Scene change data
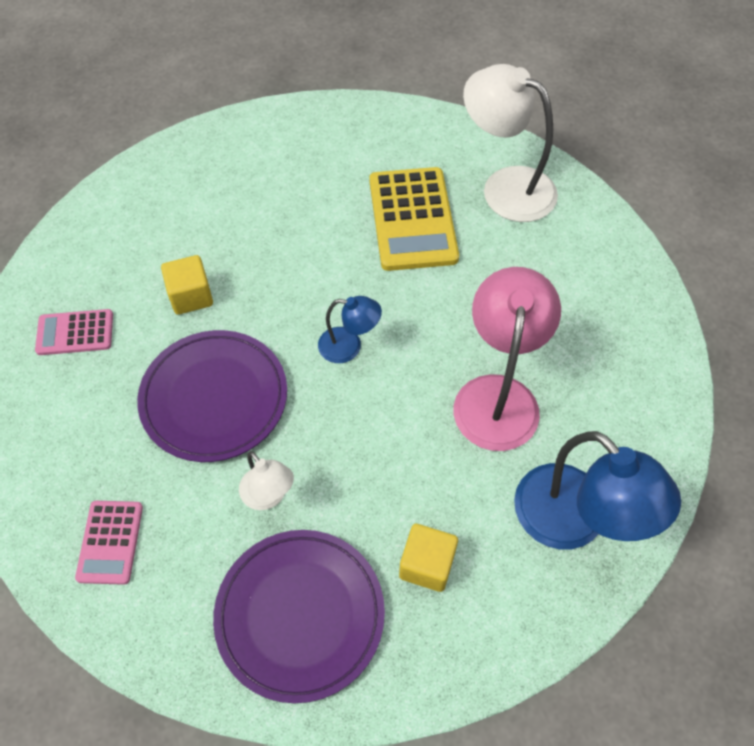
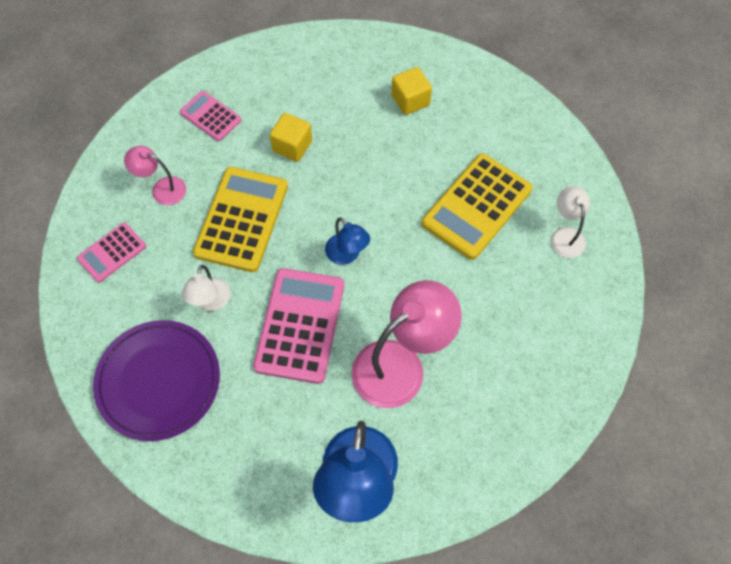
camera: 45 degrees right, 5 degrees up
(98, 438) = (162, 189): none -> pink lamp
(214, 398) = (241, 219): purple plate -> yellow calculator
(376, 441) = (300, 325): none -> pink calculator
(427, 565) = (249, 420): yellow cube -> yellow cube (410, 100)
(505, 187) = (565, 235): white lamp -> white lamp, size x0.52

- **WHAT YOU NEED TO DO**:
Look through the entries above and work out how many lines contain the string "yellow". Give that number alone.

- **RESULT OF THIS TASK**:
2